GIVEN EXERCISE. List each line of the listing below that contains the string "grace". Matching is case-sensitive.

EXTRACTED RECORDS.

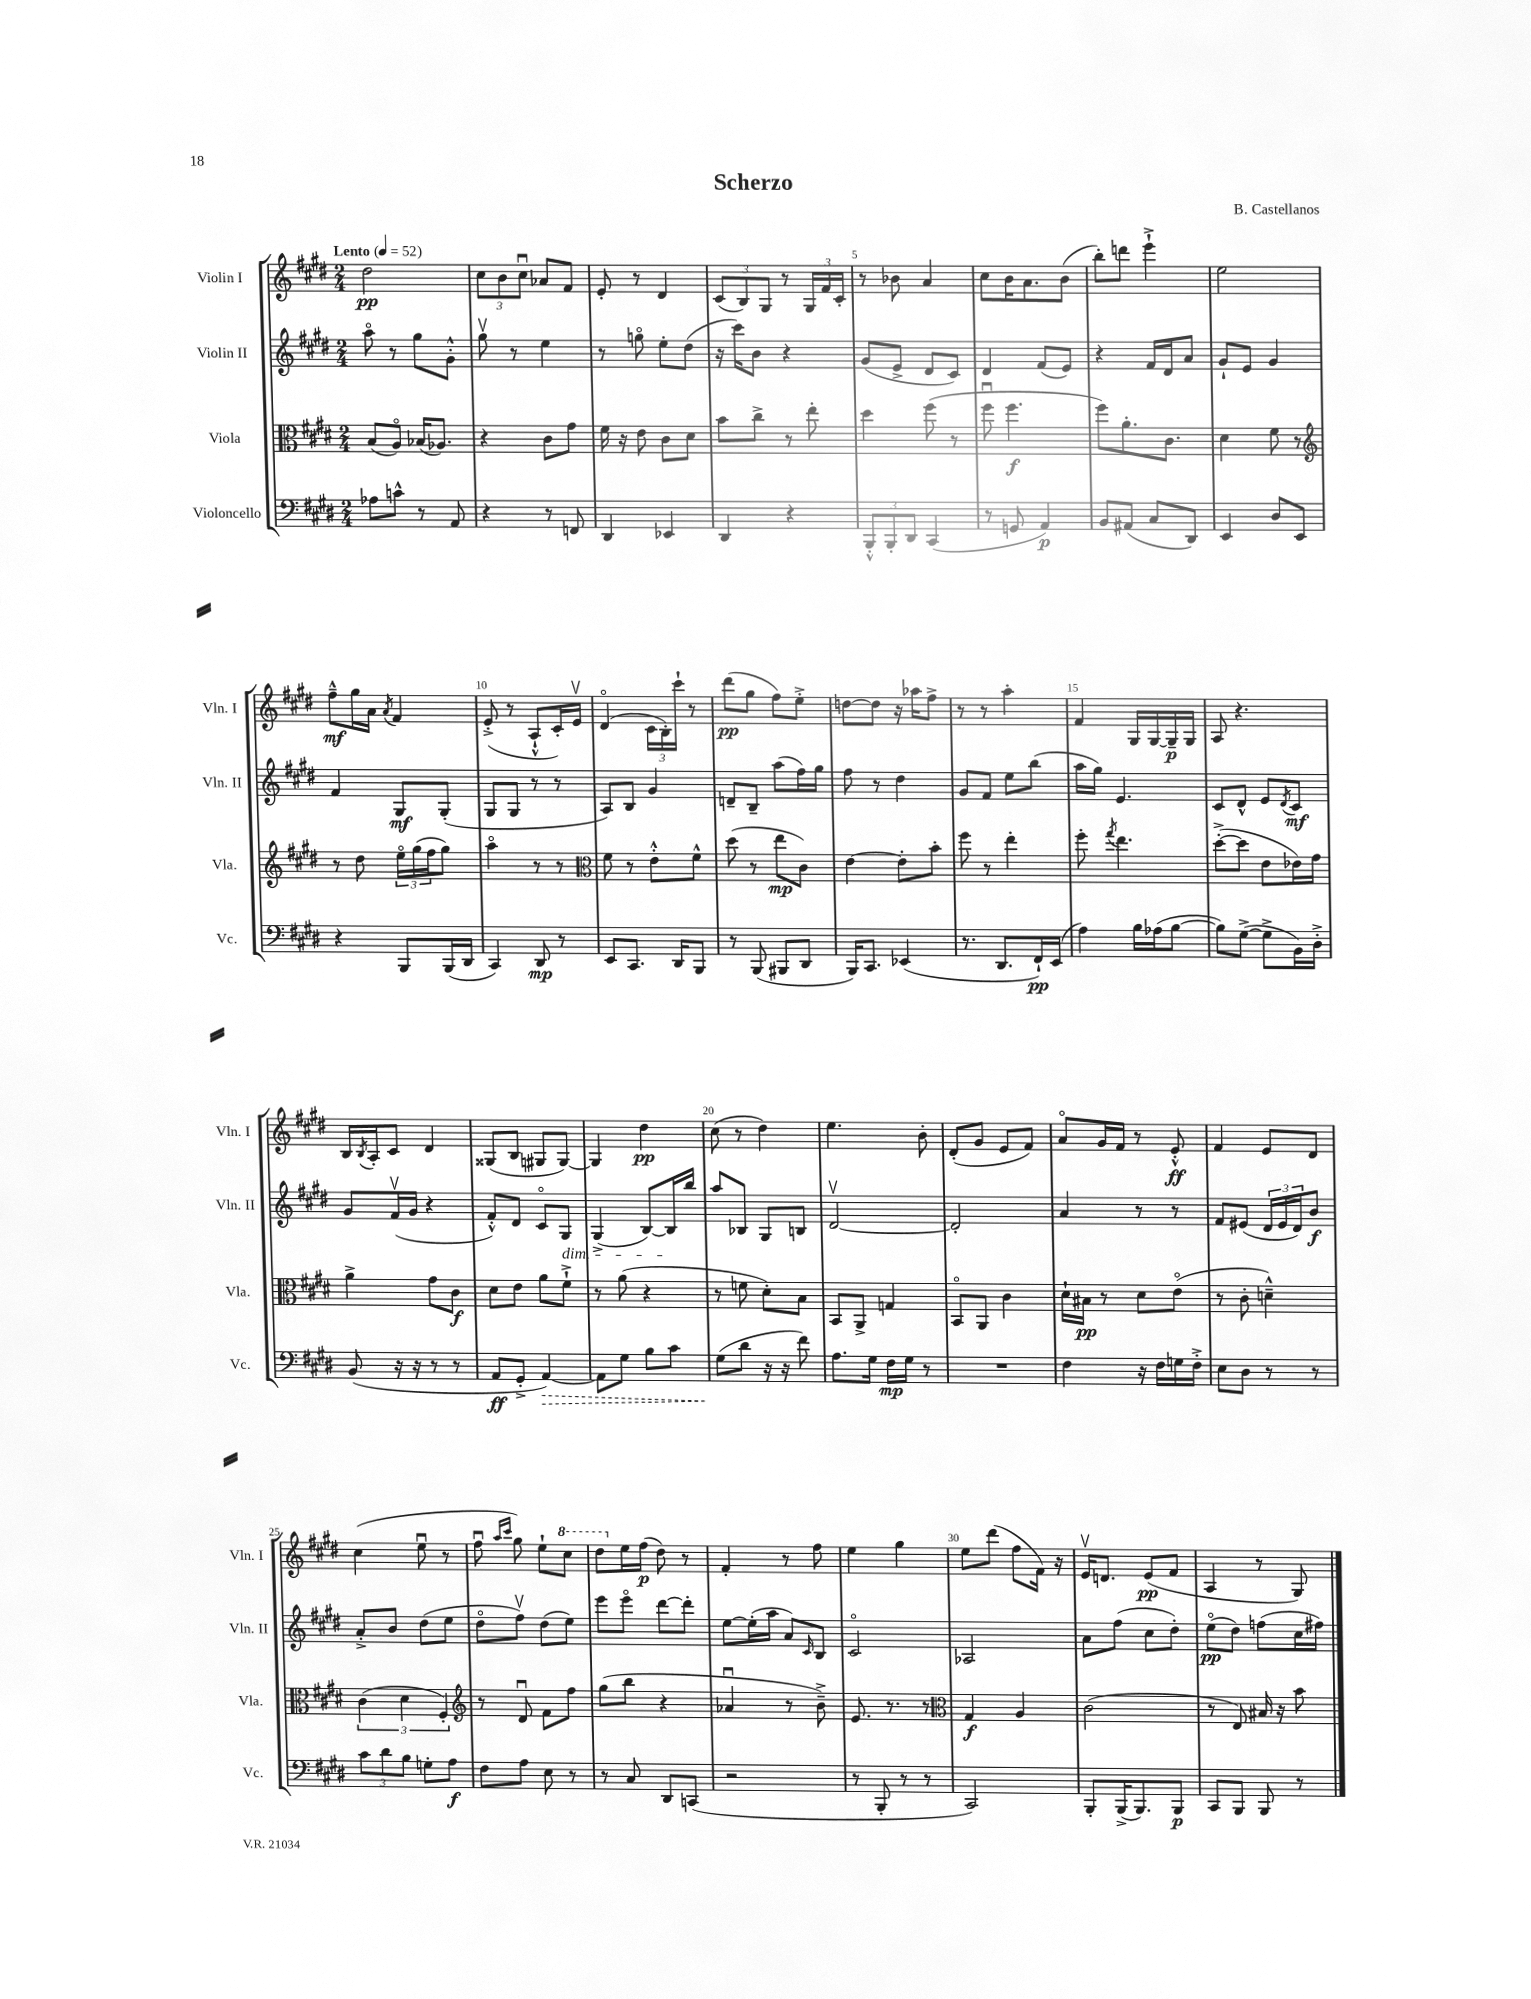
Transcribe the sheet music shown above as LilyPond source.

\header { title = "Scherzo" composer = "B. Castellanos" }
<<
\new StaffGroup <<
\new Staff = "s0" \with { instrumentName = "Violin I" shortInstrumentName = "Vln. I" } {
    \clef treble \key e \major \numericTimeSignature \time 2/4 \tempo "Lento" 4 = 52
    dis''2\pp |
    \tuplet 3/2 { cis''8 b'8 cis''8\downbow } aes'8 fis'8 |
    e'8-. r8 dis'4 |
    \tuplet 3/2 { cis'8( b8) gis8 } r8 \tuplet 3/2 { gis16 fis'16 cis'16-. } |
    r8 bes'8 a'4 |
    cis''8 b'16 a'8. b'8( |
    b''8-.) d'''8 e'''4-!-> |
    e''2 |
    fis''8---^\mf gis''16 a'16 \acciaccatura { a'8 } fis'4 |
    e'8-.->( r8 a8-!-^ cis'16-.) e'16\upbow |
    dis'4\flageolet( \tuplet 3/2 { cis'16 b16-.) cis'''16-! } r8 |
    dis'''8\pp( gis''8 fis''8) e''8-.-> |
    d''8~ d''8 r16 aes''16 fis''8-> |
    r8 r8 a''4-. |
    fis'4 gis16 gis16~ gis16--\p gis16 |
    a8 r4. |
    b16 \acciaccatura { b8 } a16-. cis'8 dis'4 |
    gisis8( b8 gis8 gis8~) |
    gis4 dis''4\pp |
    cis''8( r8 dis''4) |
    e''4. b'8-. |
    dis'8-.( gis'8 e'8 fis'8) |
    a'8\flageolet gis'16 fis'16 r8 e'8-.-^\ff |
    fis'4 e'8 dis'8 |
    cis''4( e''8\downbow r8 |
    fis''8\downbow \grace { a''16 cis'''16 } gis''8) e''8-! \ottava #1 cis'''8 |
    dis'''8 \ottava #0 e''16 fis''16\p( dis''8) r8 |
    fis'4-. r8 fis''8 |
    e''4 gis''4 |
    e''8 dis'''8( fis''8 fis'16) r16 |
    e'16\upbow d'8. e'8\pp( fis'8 |
    a4 r8 gis8) \bar "|." |
}
\new Staff = "s1" \with { instrumentName = "Violin II" shortInstrumentName = "Vln. II" } {
    \clef treble \key e \major \numericTimeSignature \time 2/4
    a''8\flageolet r8 gis''8 gis'8-.-^ |
    gis''8\upbow r8 e''4 |
    r8 g''8\flageolet e''8-. dis''8( |
    r16 cis'''16) b'8 r4 |
    gis'8( e'8-> dis'8 cis'8) |
    dis'4 fis'8( e'8) |
    r4 fis'16 dis'16 a'8 |
    gis'8-! e'8 gis'4 |
    fis'4 gis8\mf gis8-.( |
    gis8 gis8 r8 r8 |
    a8) b8 gis'4 |
    d'8-- b8-- a''8( fis''16) gis''16 |
    fis''8 r8 dis''4 |
    gis'8 fis'8 e''8 b''8( |
    a''16 gis''16) e'4. |
    cis'8 dis'8-^ e'8 \acciaccatura { dis'8 } cis'8\mf |
    gis'8 fis'16\upbow( gis'16 r4 |
    fis'8-.-^) dis'8 cis'8\flageolet gis8\dim |
    gis4->( b8~) b16\! b''16 |
    a''8 bes8 gis8 b8 |
    dis'2~\upbow |
    dis'2-. |
    a'4 r8 r8 |
    fis'8 eis'8( \tuplet 3/2 { dis'16 eis'16 dis'16) } b'8\f |
    a'8-.-> b'8 dis''8( e''8 |
    dis''8\flageolet fis''8\upbow) dis''8( e''8) |
    e'''8 e'''8\flageolet dis'''8~ dis'''8-. |
    e''8~ e''16-.( a''16 a'8) \grace { cis'16 } b8 |
    cis'2\flageolet |
    aes2 |
    a'8 fis''8( cis''8 dis''8-.) |
    e''8\flageolet\pp( dis''8) f''8( cis''16 fis''16) \bar "|." |
}
\new Staff = "s2" \with { instrumentName = "Viola" shortInstrumentName = "Vla." } {
    \clef alto \key e \major \numericTimeSignature \time 2/4
    b8( a8\flageolet) bes16( aes8.) |
    r4 cis'8 gis'8 |
    fis'16 r16 e'8 cis'8 dis'8 |
    b'8 cis''8-> r8 e''8-. |
    dis''4 fis''8( r8 |
    fis''8\downbow fis''4.\f |
    fis''8) a'8.-. cis'8. |
    dis'4 fis'8 r8 |
    \clef treble r8 dis''8 \tuplet 3/2 { e''16\flageolet gis''16( fis''16 } gis''8) |
    a''4\flageolet r8 r8 |
    \clef alto fis'8 r8 e'8-.-^ fis'8-^ |
    dis''8( r8 e''8\mp cis'8) |
    e'4~ e'8-. b'8-. |
    fis''8 r8 e''4-. |
    fis''8-. \acciaccatura { gis''8 } e''4. |
    dis''8~-.->( dis''8 e'8 ees'16) gis'16 |
    a'4-> gis'8 cis'8\f |
    dis'8 e'8 a'8 fis'8-!-> |
    r8 a'8( r4 |
    r8 f'8 dis'8-.) b8 |
    b,8 a,8-> g4 |
    b,8\flageolet a,8 cis'4 |
    dis'16-! bis16\pp r8 dis'8 e'8\flageolet( |
    r8 cis'8-. d'4---^) |
    \tuplet 3/2 { cis'4( dis'4 fis4-.) } |
    \clef treble r8 dis'8\downbow fis'8 fis''8 |
    gis''8( b''8 r4 |
    aes'4\downbow r8 b'8--->) |
    e'8. r8. r8 |
    \clef alto gis4\f a4 |
    cis'2( |
    r8 e8) bis16 r16 b'8 \bar "|." |
}
\new Staff = "s3" \with { instrumentName = "Violoncello" shortInstrumentName = "Vc." } {
    \clef bass \key e \major \numericTimeSignature \time 2/4
    aes8 c'8-^ r8 a,8 |
    r4 r8 f,8 |
    dis,4 ees,4 |
    dis,4 r4 |
    \tuplet 3/2 { b,,8-.-^ b,,8-. dis,8 } cis,4( |
    r8 g,8 a,4\p) |
    b,8 ais,8( cis8 dis,8) |
    e,4 dis8 e,8 |
    r4 b,,8 b,,16( dis,16 |
    cis,4) dis,8\mp r8 |
    e,8 cis,8. dis,16 b,,8 |
    r8 b,,8( bis,,8 dis,8 |
    b,,16) cis,8. ees,4( |
    r8. dis,8. fis,16-!\pp) e,16( |
    a4) b16 aes16( b8~ |
    b8) gis8~->( gis8-> b,16) dis16-.-> |
    b,8( r16 r16 r8 r8 |
    a,8\ff gis,8-.-> \once \override Hairpin.style = #'dashed-line a,4~\>) |
    a,8 gis8 b8 cis'8 |
    gis8\!( dis'8 r16 r16 fis'8) |
    a8. gis16 fis16\mp gis16 r8 |
    R2 |
    fis4 r16 fis16 g16 fis16-.-> |
    e8 dis8 r8 r8 |
    \tuplet 3/2 { cis'8 dis'8 b8 } g8-. a8\f |
    fis8 a8 e8 r8 |
    r8 cis8 dis,8 c,8( |
    r2 |
    r8 b,,8-. r8 r8 |
    cis,2) |
    b,,8-. b,,16->( b,,8.) b,,8\p |
    cis,8 b,,8 b,,8 r8 \bar "|." |
}
>>
>>
\layout { \context { \Score \override BarNumber.break-visibility = ##(#f #t #t) barNumberVisibility = #(every-nth-bar-number-visible 5) } }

RESPONSE TO THIS TASK.
    fis''8\downbow \grace { a''16 cis'''16 } gis''8) e''8-! \ottava #1 cis'''8 |
    e''8~ e''16-.( a''16 a'8) \grace { cis'16 } b8 |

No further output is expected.